Your reply must hold the lines from the one containing "relocated | ring" to the end of the entries, copied exactly, with pictures excluded.

Start of Source material

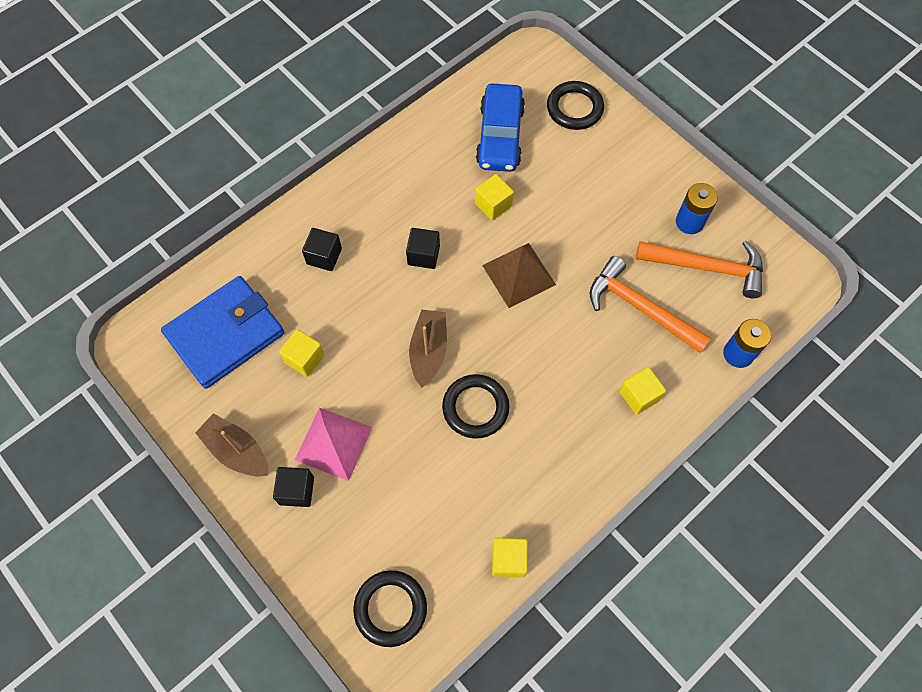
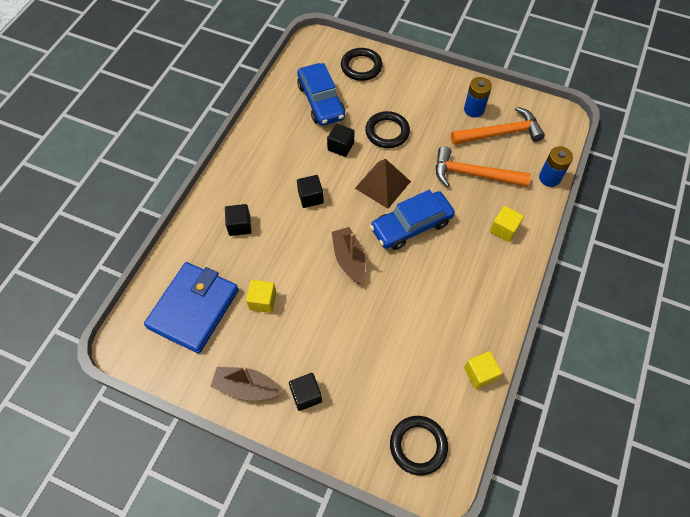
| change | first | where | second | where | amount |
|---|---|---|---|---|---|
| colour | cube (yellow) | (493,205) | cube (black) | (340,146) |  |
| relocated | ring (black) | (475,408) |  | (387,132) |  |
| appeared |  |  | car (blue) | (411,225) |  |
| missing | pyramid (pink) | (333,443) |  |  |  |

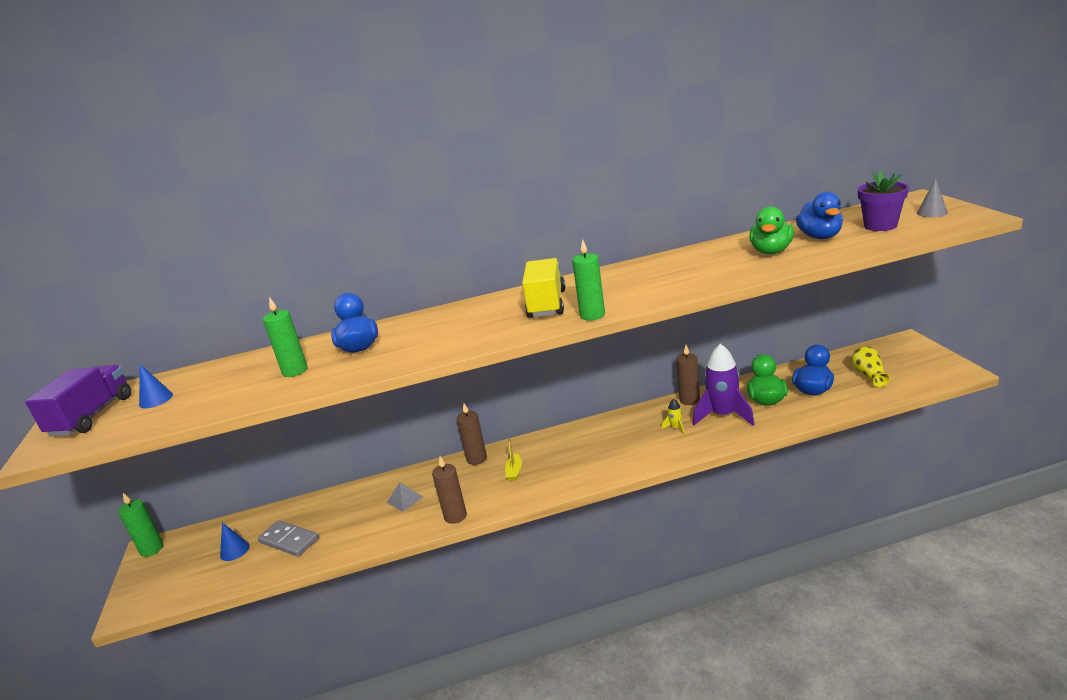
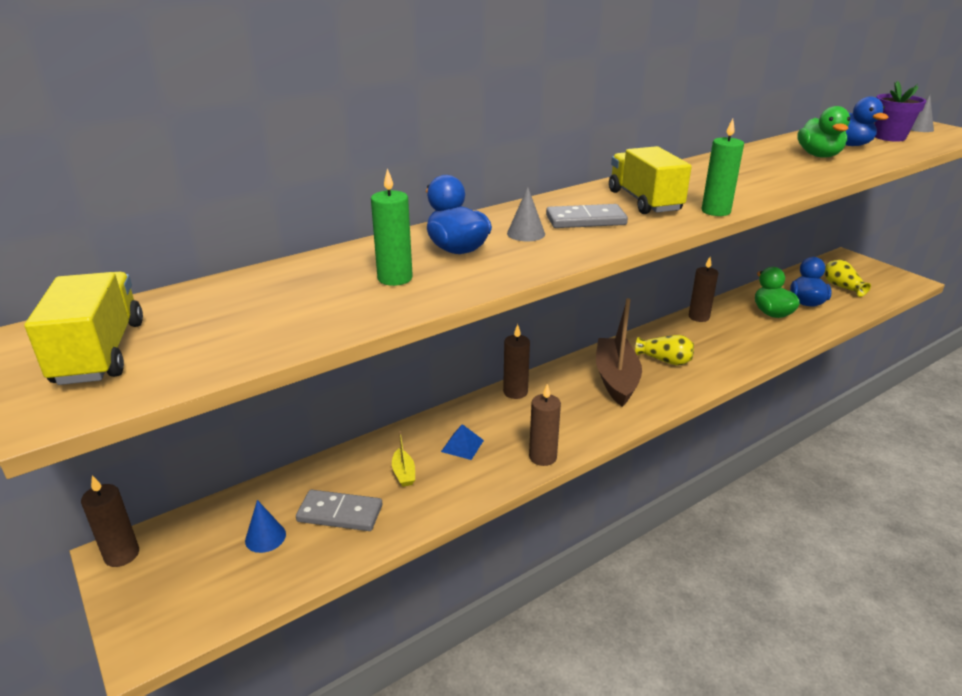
| change | first | where | second | where | amount |
|---|---|---|---|---|---|
| colour | truck (purple) | (92,416) | truck (yellow) | (100,352) |  |
| colour | candle (green) | (152,549) | candle (brown) | (122,555) |  |
| relocated | boat (yellow) | (514,472) |  | (403,473) |  |
| colour | pyramid (grey) | (405,499) | pyramid (blue) | (462,446) |  |
| appeared |  |  | cone (grey) | (526,233) |  |
| appeared |  |  | domino (grey) | (586,220) |  |
| appeared |  |  | boat (brown) | (616,379) |  |
| appeared |  |  | vase (yellow) | (665,360) |  |
| missing | cone (blue) | (156,399) |  |  |  |
| missing | rocket (yellow) | (675,428) |  |  |  |
| missing | rocket (purple) | (723,415) |  |  |  |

End of Source material

> **Exercise answer**
| relocated | ring (black) | (475,408) |  | (387,132) |  |
| appeared |  |  | car (blue) | (411,225) |  |
| missing | pyramid (pink) | (333,443) |  |  |  |

| change | first | where | second | where | amount |
|---|---|---|---|---|---|
| colour | truck (purple) | (92,416) | truck (yellow) | (100,352) |  |
| colour | candle (green) | (152,549) | candle (brown) | (122,555) |  |
| relocated | boat (yellow) | (514,472) |  | (403,473) |  |
| colour | pyramid (grey) | (405,499) | pyramid (blue) | (462,446) |  |
| appeared |  |  | cone (grey) | (526,233) |  |
| appeared |  |  | domino (grey) | (586,220) |  |
| appeared |  |  | boat (brown) | (616,379) |  |
| appeared |  |  | vase (yellow) | (665,360) |  |
| missing | cone (blue) | (156,399) |  |  |  |
| missing | rocket (yellow) | (675,428) |  |  |  |
| missing | rocket (purple) | (723,415) |  |  |  |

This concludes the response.